--- START ---
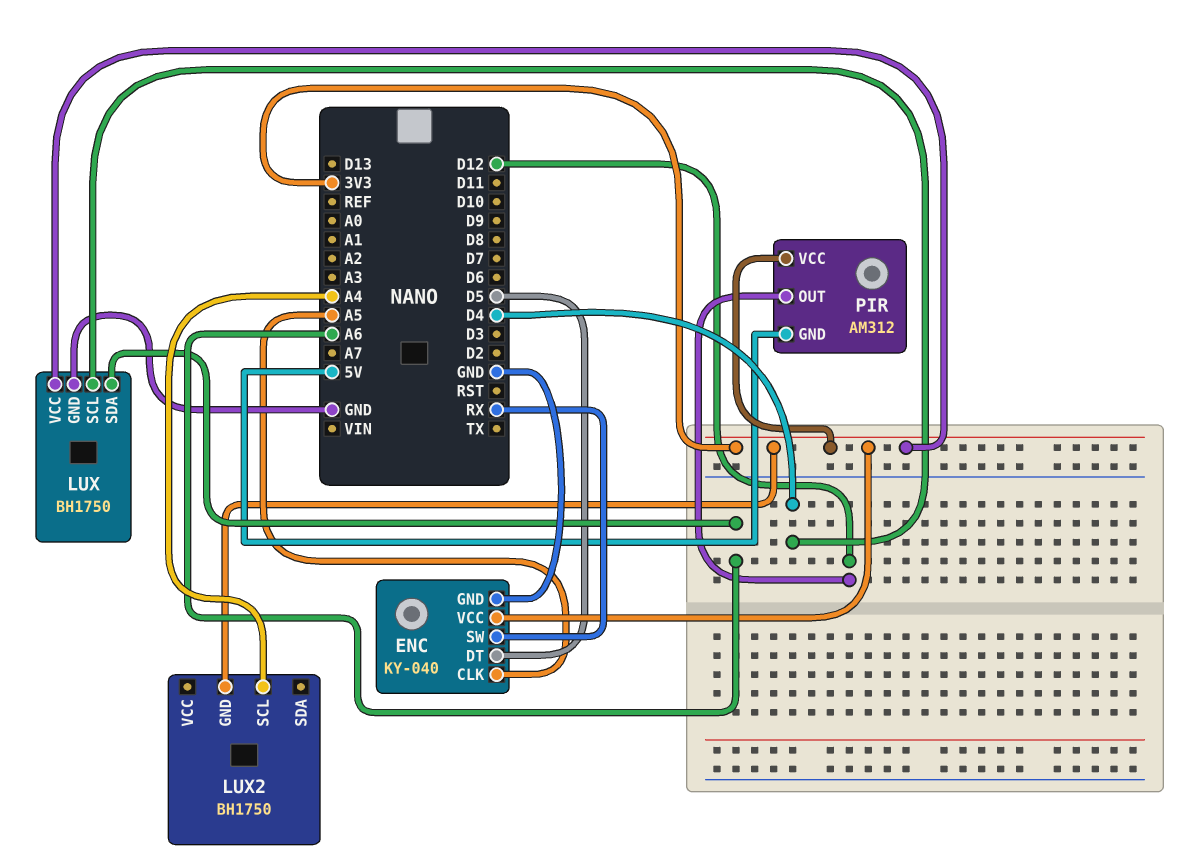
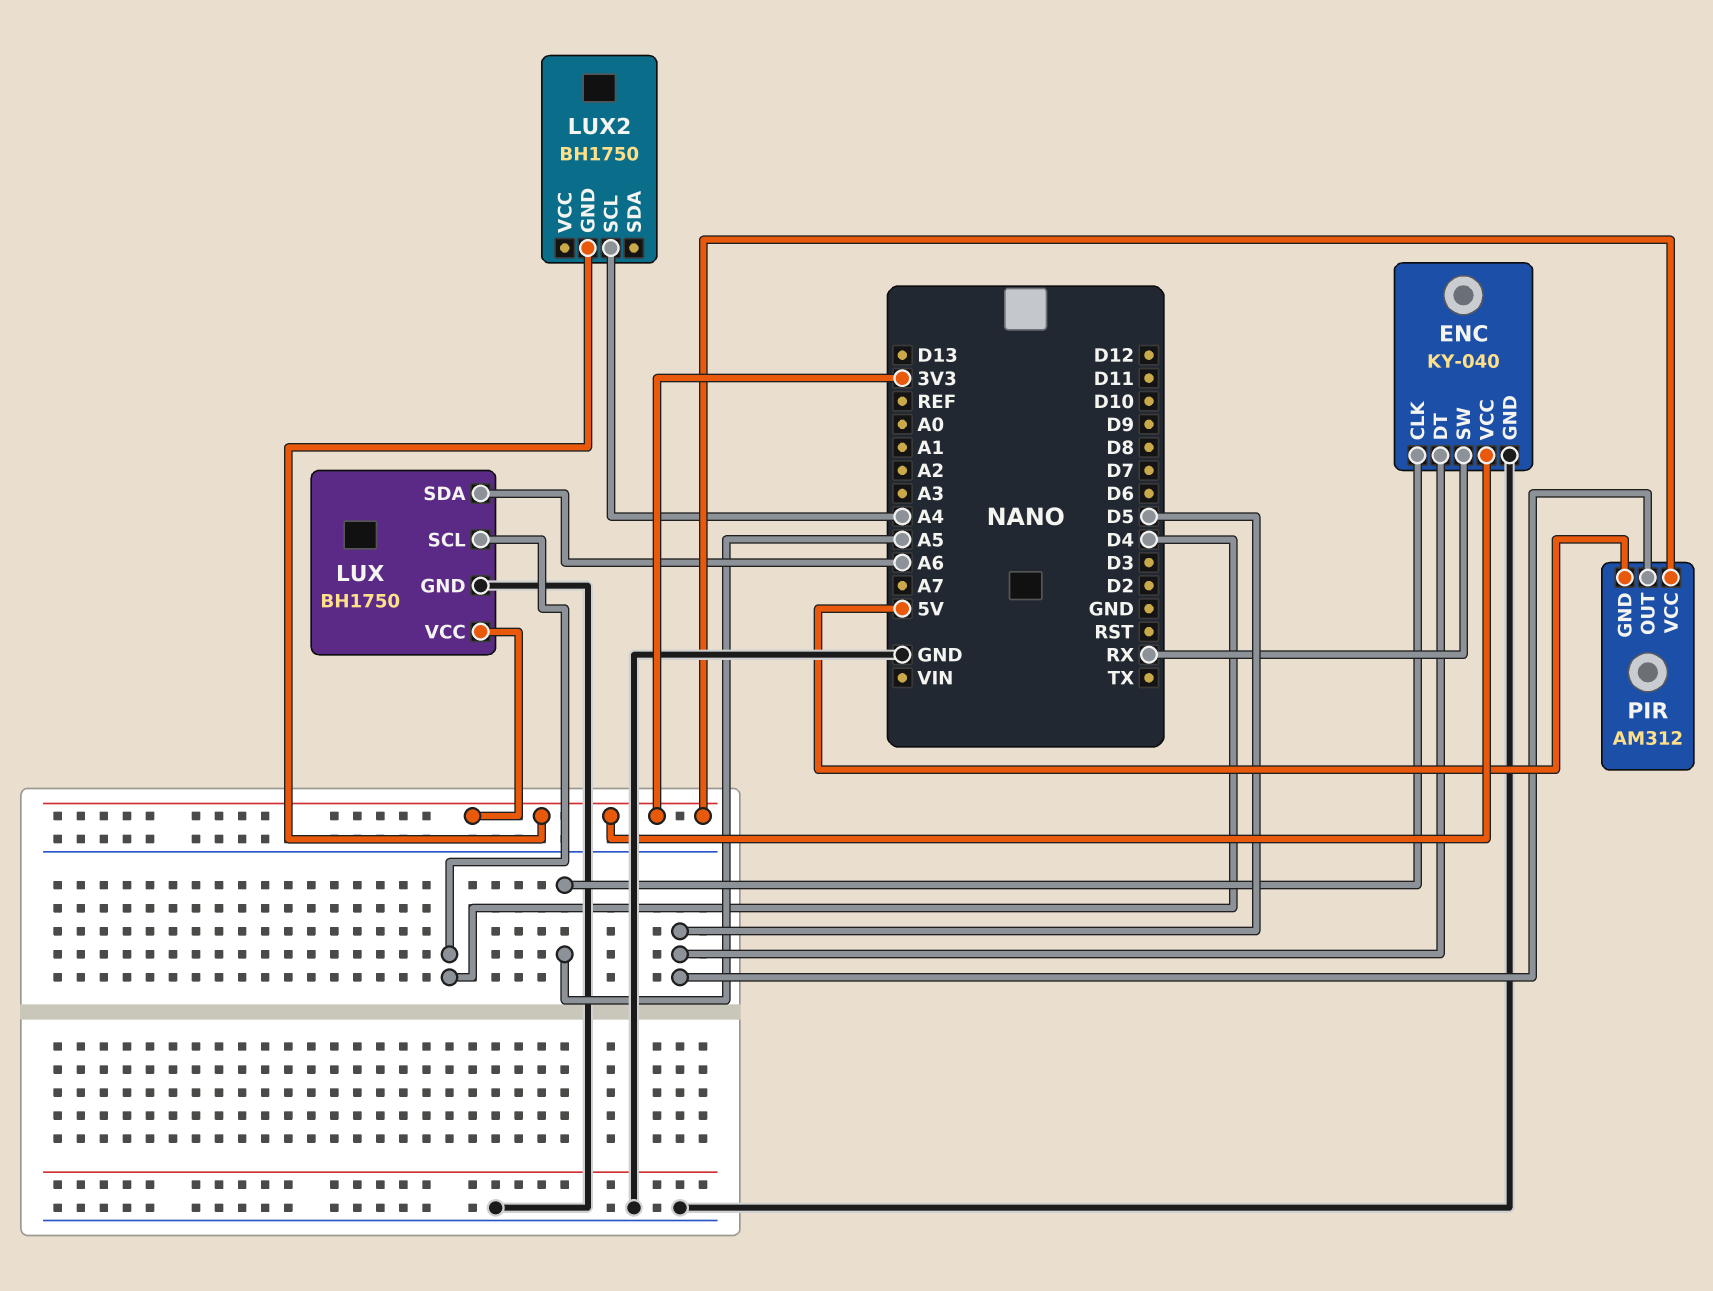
PIR pin OUT: D12 -> D5

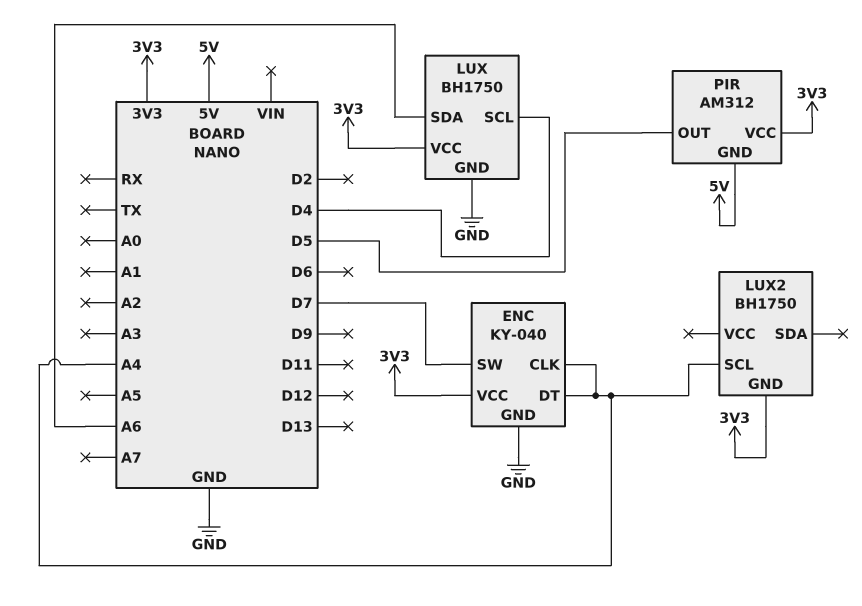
ENC pin CLK: A5 -> A4
ENC pin DT: D5 -> A4
ENC pin SW: RX -> D7

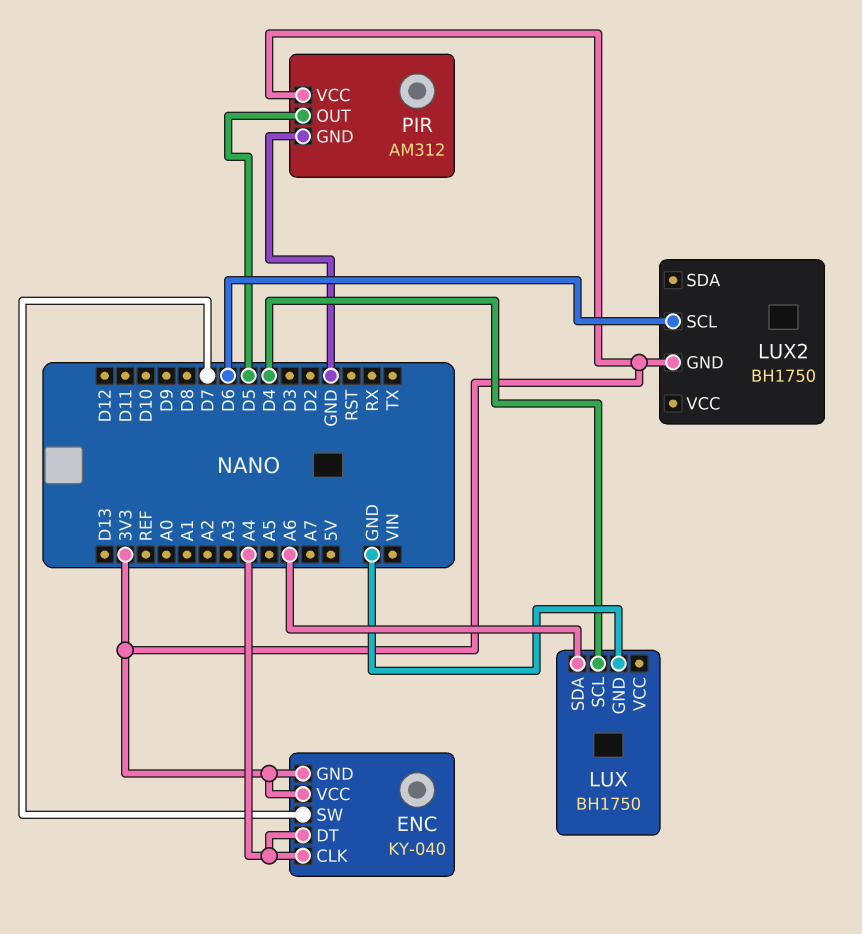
ENC pin GND: GND -> 3V3
LUX pin VCC: 3V3 -> none
LUX2 pin SCL: A4 -> D6
PIR pin GND: 5V -> GND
--- END ---
> _Exercise_: All of the data is to be returned exactly, with no pictures included.

> _The completed task_:
PIR pin OUT: D12 -> D5

ENC pin CLK: A5 -> A4
ENC pin DT: D5 -> A4
ENC pin SW: RX -> D7

ENC pin GND: GND -> 3V3
LUX pin VCC: 3V3 -> none
LUX2 pin SCL: A4 -> D6
PIR pin GND: 5V -> GND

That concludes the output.